▶ WHAT TO PRODUCE: Please return exactly the line that contains "brown spray bottle: 8 -> 6" and every line after it, through the last line of the records below, with no pictures.

== Segment start ==

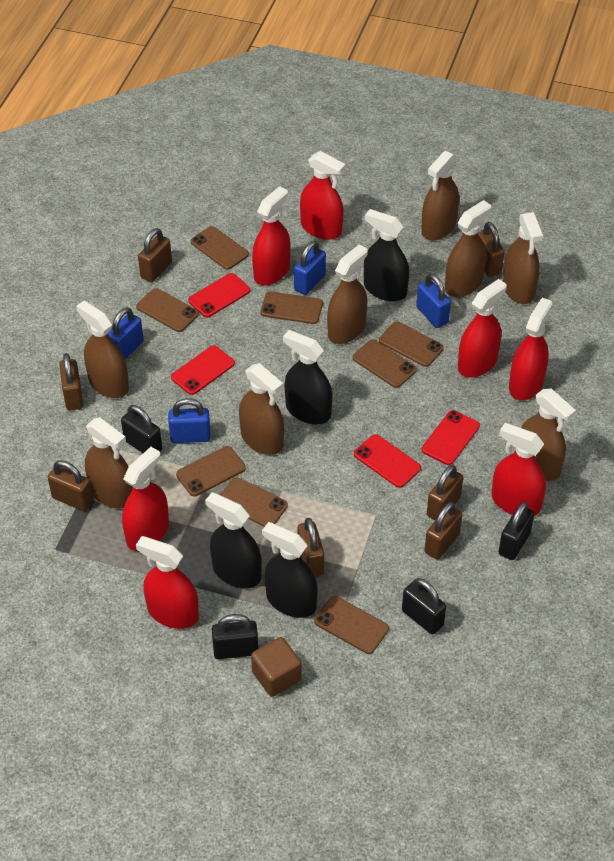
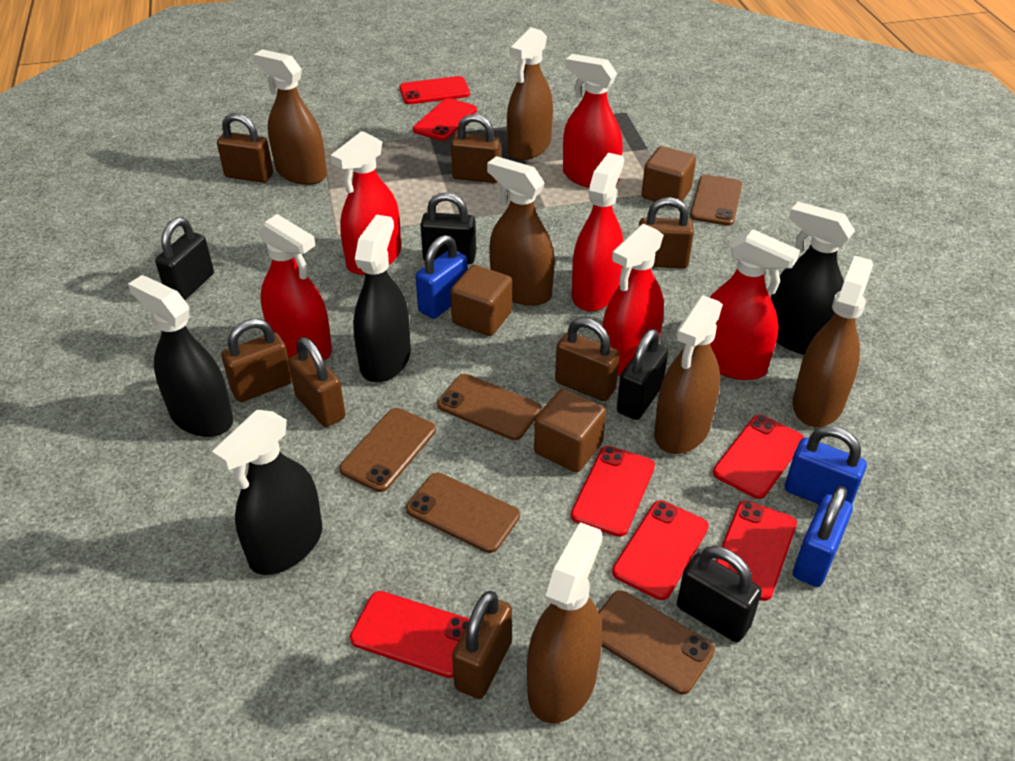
blue padlock: 4 -> 3
brown cube: 1 -> 3
brown phone: 8 -> 5
brown spray bottle: 8 -> 6
red phone: 4 -> 7
red spray bottle: 7 -> 6

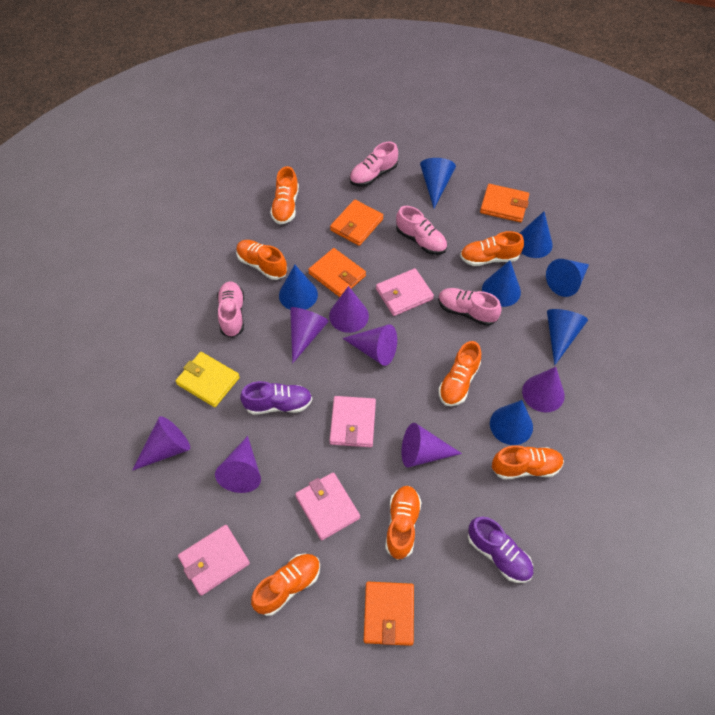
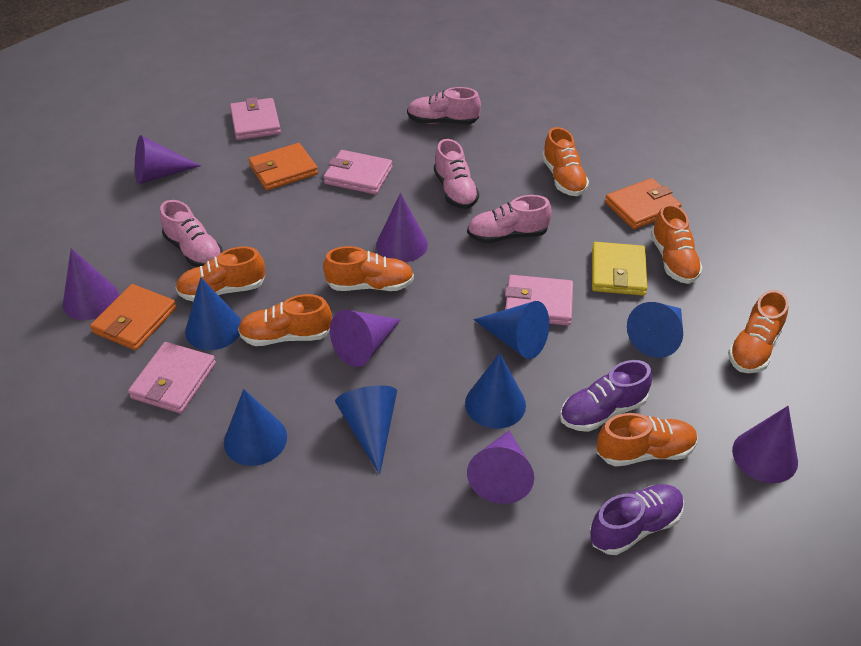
blue cone: 7 -> 6
orange wallet: 4 -> 3
purple cone: 7 -> 6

== Segment end ==

▶ ANSWER:
brown spray bottle: 8 -> 6
red phone: 4 -> 7
red spray bottle: 7 -> 6

blue cone: 7 -> 6
orange wallet: 4 -> 3
purple cone: 7 -> 6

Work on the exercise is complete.